» EXERCISE OBJECTIVE: Read through the records below and copy each line that uses the word "Roboter".

Stored data:
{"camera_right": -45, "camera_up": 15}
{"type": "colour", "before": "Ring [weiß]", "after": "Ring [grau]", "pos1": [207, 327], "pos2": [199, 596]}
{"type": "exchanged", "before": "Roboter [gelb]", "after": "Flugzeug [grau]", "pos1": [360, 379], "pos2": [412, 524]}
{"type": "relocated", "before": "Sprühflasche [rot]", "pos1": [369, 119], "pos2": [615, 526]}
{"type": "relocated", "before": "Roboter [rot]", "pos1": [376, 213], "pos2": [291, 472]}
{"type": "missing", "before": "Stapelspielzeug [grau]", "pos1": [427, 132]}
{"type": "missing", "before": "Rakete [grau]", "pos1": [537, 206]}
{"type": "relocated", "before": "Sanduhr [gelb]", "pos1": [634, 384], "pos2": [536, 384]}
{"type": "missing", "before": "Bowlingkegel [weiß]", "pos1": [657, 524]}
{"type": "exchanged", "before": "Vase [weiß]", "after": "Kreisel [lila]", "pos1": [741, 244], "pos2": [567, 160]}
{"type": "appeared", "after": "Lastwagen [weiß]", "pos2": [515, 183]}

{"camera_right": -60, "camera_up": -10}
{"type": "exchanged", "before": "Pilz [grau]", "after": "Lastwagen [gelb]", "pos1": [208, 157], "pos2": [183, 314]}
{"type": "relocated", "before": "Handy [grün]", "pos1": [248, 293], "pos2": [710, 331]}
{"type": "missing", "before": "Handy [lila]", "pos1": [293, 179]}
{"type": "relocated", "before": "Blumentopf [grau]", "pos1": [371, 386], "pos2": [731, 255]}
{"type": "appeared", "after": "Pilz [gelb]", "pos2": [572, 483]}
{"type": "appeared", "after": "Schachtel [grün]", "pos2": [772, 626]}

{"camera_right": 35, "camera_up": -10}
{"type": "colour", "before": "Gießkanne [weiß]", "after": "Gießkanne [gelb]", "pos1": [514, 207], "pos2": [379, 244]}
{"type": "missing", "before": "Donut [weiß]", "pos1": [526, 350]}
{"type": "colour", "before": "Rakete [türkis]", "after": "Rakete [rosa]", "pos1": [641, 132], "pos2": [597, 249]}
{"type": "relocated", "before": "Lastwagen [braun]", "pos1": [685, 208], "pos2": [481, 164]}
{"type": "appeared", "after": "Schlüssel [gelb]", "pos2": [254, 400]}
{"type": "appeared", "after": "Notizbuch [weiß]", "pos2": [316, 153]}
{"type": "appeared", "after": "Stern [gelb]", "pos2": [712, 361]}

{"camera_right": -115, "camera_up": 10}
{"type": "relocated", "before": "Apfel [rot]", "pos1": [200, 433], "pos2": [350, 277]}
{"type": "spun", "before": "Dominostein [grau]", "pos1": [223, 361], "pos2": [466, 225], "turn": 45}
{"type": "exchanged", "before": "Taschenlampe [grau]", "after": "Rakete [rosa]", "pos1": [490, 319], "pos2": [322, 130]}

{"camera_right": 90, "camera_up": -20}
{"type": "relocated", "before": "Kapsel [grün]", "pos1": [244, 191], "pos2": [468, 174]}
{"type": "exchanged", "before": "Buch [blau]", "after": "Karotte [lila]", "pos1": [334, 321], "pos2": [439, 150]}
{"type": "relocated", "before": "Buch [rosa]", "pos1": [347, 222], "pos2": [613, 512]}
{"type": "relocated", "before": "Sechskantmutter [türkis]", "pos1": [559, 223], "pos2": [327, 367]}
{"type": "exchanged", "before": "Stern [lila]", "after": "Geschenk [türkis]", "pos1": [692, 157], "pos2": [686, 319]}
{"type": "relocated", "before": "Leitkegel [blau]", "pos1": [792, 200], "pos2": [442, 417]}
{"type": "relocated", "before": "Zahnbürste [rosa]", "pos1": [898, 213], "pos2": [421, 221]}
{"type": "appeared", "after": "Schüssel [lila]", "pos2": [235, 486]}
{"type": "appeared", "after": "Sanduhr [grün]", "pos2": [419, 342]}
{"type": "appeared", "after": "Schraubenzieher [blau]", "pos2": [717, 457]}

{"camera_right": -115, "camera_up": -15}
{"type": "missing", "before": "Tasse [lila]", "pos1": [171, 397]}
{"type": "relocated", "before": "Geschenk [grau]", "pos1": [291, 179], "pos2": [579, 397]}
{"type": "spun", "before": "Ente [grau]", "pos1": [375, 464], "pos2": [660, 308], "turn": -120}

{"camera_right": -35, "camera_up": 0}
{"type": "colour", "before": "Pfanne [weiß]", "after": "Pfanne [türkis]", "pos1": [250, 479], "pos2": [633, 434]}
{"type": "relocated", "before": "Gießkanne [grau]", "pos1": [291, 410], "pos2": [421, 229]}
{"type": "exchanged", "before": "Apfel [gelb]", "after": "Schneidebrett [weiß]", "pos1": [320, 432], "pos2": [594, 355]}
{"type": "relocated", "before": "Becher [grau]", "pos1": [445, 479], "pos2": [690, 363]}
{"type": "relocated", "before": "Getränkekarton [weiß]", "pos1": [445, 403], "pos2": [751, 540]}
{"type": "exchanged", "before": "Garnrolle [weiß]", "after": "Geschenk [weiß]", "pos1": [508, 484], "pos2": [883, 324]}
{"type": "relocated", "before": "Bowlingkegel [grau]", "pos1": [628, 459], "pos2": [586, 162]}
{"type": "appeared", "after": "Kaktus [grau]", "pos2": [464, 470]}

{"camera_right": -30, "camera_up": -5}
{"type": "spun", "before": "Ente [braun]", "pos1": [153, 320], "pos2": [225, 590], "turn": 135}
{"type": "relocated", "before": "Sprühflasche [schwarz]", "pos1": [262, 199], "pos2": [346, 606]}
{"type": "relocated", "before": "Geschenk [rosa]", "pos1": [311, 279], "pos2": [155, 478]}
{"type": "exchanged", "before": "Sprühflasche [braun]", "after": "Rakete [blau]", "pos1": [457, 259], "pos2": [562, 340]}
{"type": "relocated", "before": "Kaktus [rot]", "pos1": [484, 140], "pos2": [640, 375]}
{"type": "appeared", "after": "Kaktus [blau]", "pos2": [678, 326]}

» THE ANSWER:
{"type": "exchanged", "before": "Roboter [gelb]", "after": "Flugzeug [grau]", "pos1": [360, 379], "pos2": [412, 524]}
{"type": "relocated", "before": "Roboter [rot]", "pos1": [376, 213], "pos2": [291, 472]}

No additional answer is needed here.